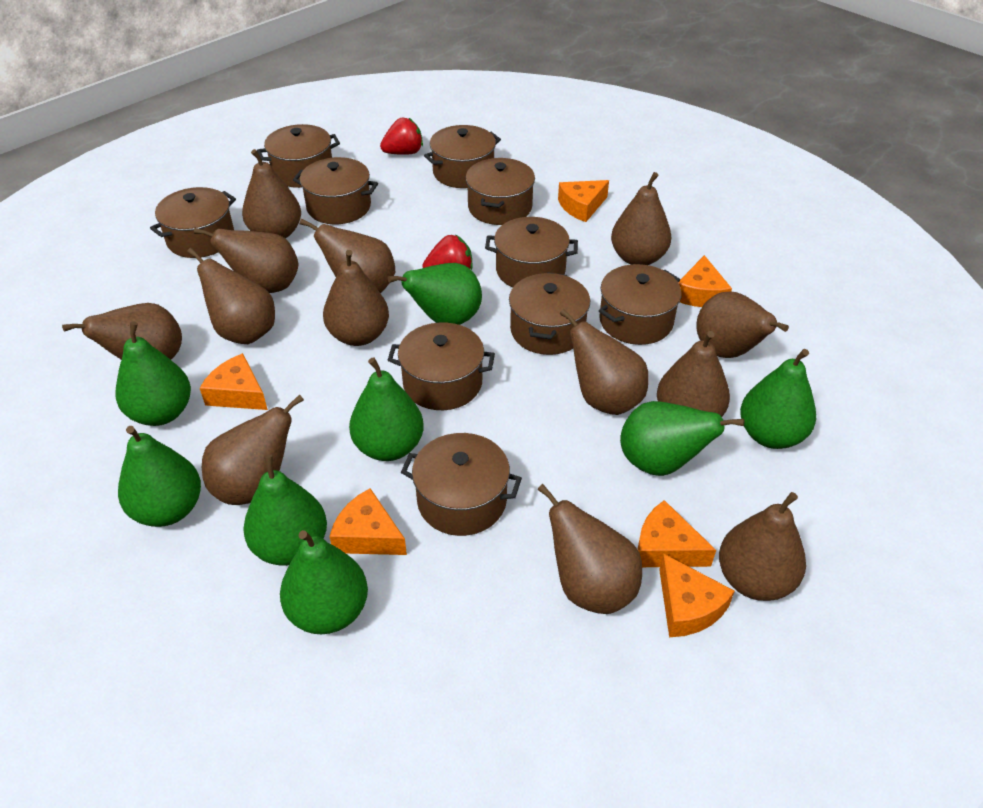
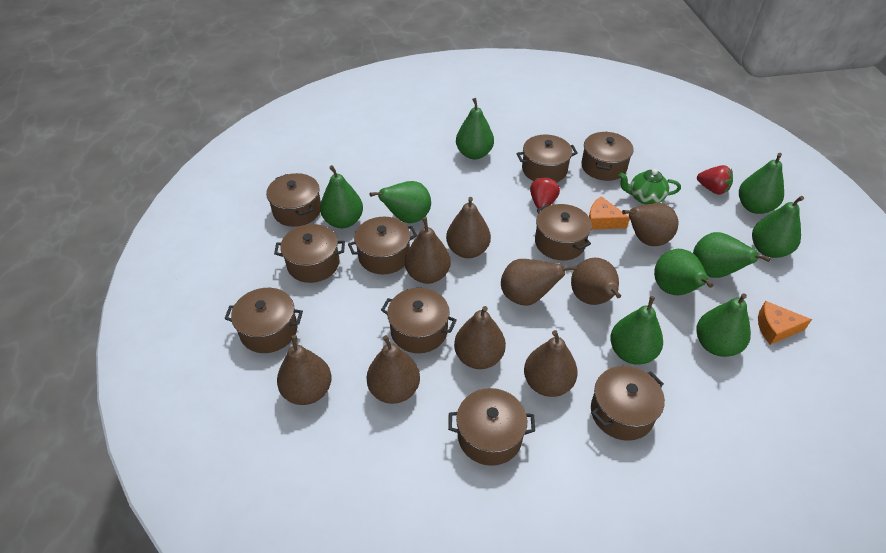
brown pear: 13 -> 9
green pear: 8 -> 9
green teapot: 0 -> 1
orange cheese: 6 -> 2

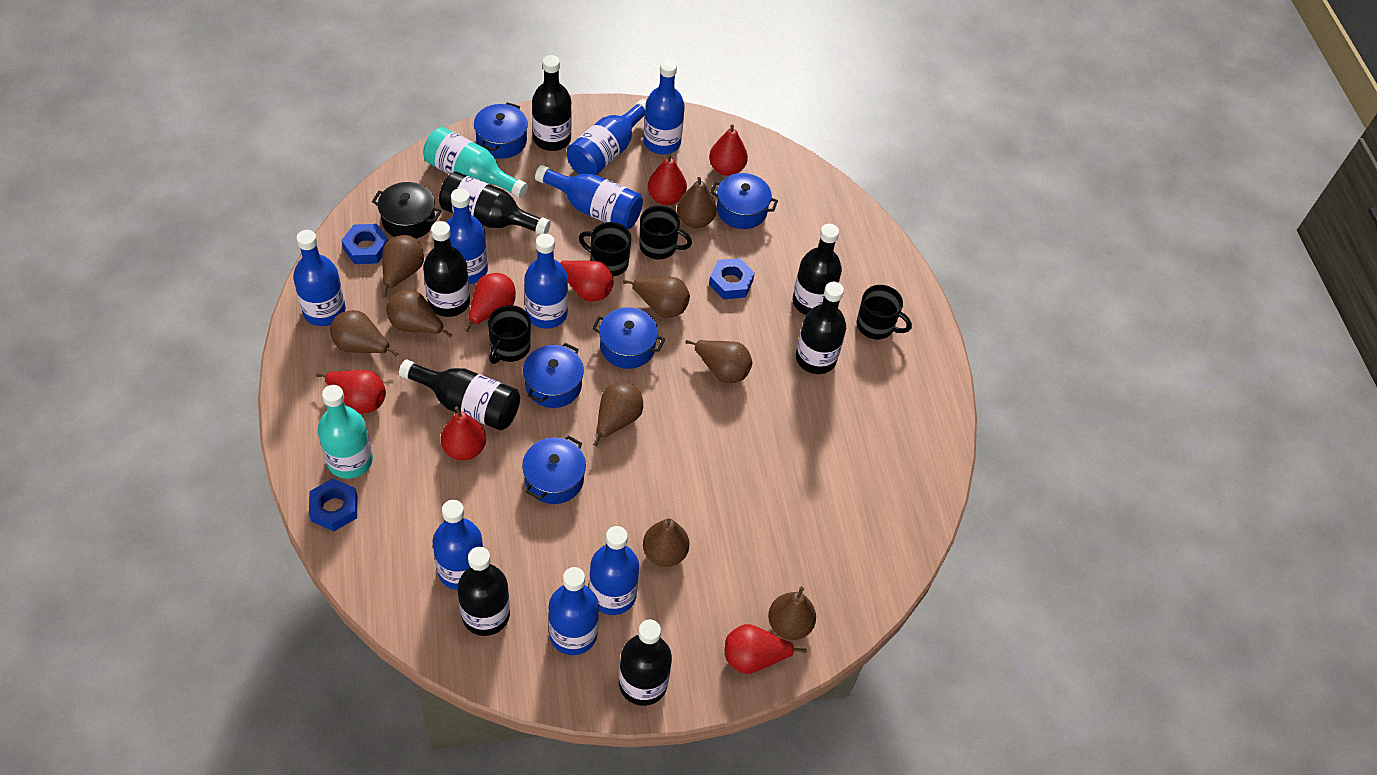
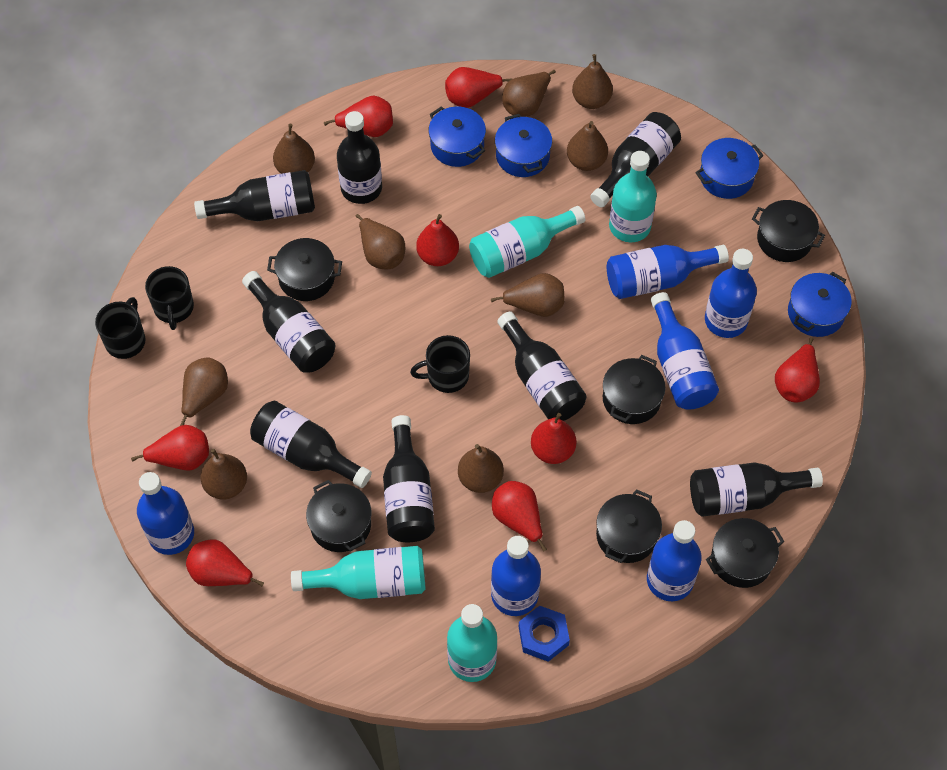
black mug: 4 -> 3
black pot: 1 -> 6
blue bottle: 9 -> 6
blue nut: 3 -> 1
blue pot: 5 -> 4
red pear: 7 -> 8
turquoise bottle: 2 -> 4

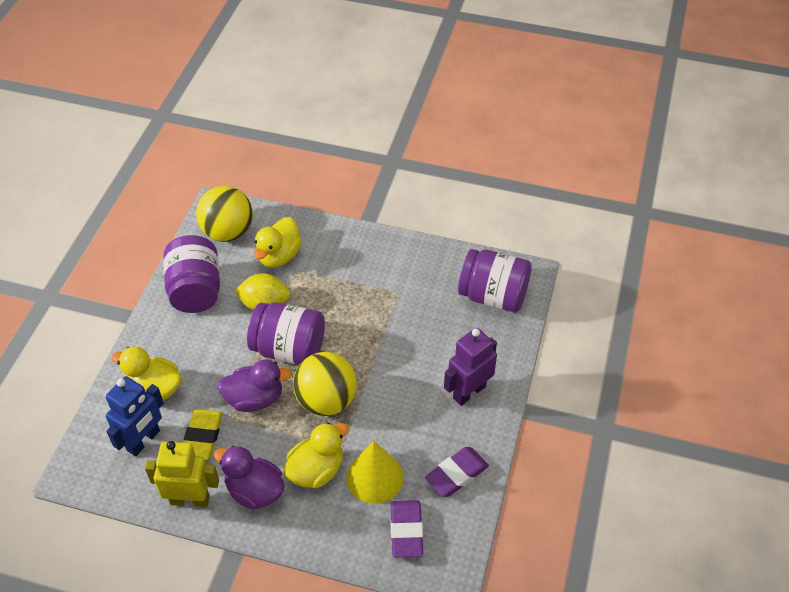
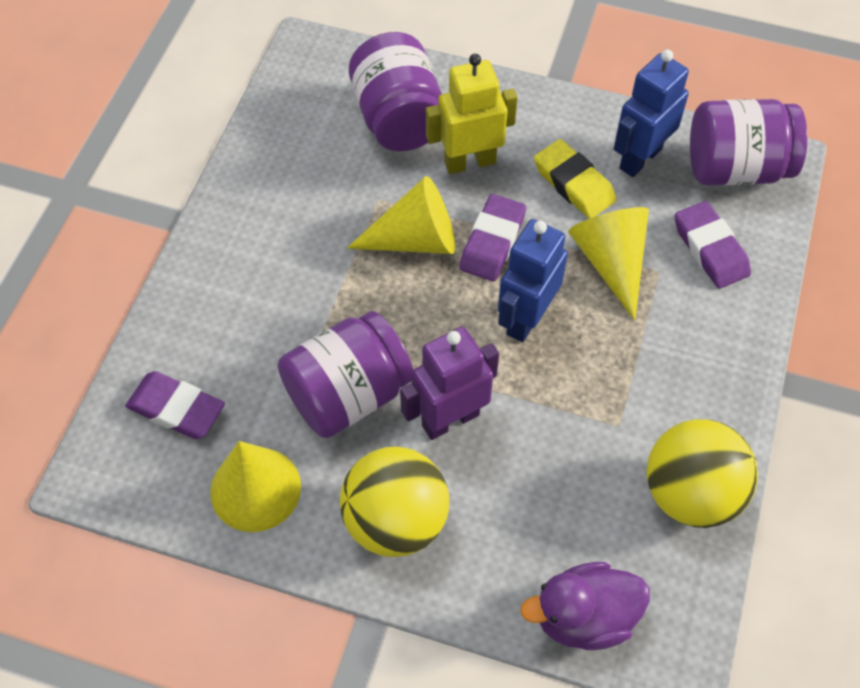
blue robot: 1 -> 2
purple duck: 2 -> 1
purple eraser: 2 -> 3
yellow cone: 1 -> 3
yellow duck: 3 -> 0
yellow lemon: 1 -> 0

**YOUR INSTRUCTIONS:**
Your answer must be an exact repeat of all the records, minus the pictures.

**EXPECTED ANSWER:**
brown pear: 13 -> 9
green pear: 8 -> 9
green teapot: 0 -> 1
orange cheese: 6 -> 2

black mug: 4 -> 3
black pot: 1 -> 6
blue bottle: 9 -> 6
blue nut: 3 -> 1
blue pot: 5 -> 4
red pear: 7 -> 8
turquoise bottle: 2 -> 4

blue robot: 1 -> 2
purple duck: 2 -> 1
purple eraser: 2 -> 3
yellow cone: 1 -> 3
yellow duck: 3 -> 0
yellow lemon: 1 -> 0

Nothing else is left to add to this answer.